━━ Input for this task

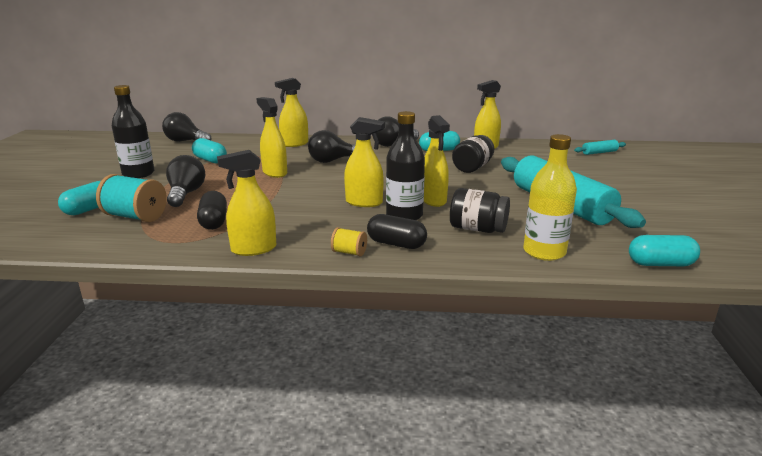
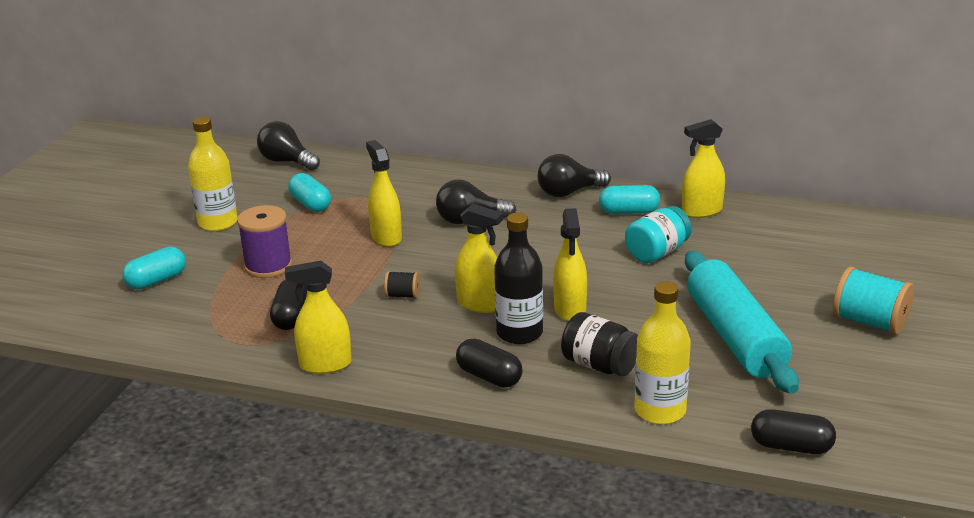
camera: 15 degrees right, 5 degrees up
(135, 217) = (205, 299): turquoise spool -> turquoise spool (869, 322)
(138, 174) = (218, 223): black bottle -> yellow bottle
(186, 194) = (268, 266): black light bulb -> purple spool
(294, 144) = (431, 180): yellow spray bottle -> none
(301, 202) = (402, 295): none -> black spool
(349, 252) = (429, 383): yellow spool -> none
(472, 167) = (657, 253): black jar -> turquoise jar
(599, 152) = (868, 238): turquoise rolling pin -> none
(660, 264) = (791, 446): turquoise capsule -> black capsule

━━━━

#### Task instructions:
Provide every line from the material that contains the word "none".

#### Exercise output:
(294, 144) = (431, 180): yellow spray bottle -> none
(301, 202) = (402, 295): none -> black spool
(349, 252) = (429, 383): yellow spool -> none
(599, 152) = (868, 238): turquoise rolling pin -> none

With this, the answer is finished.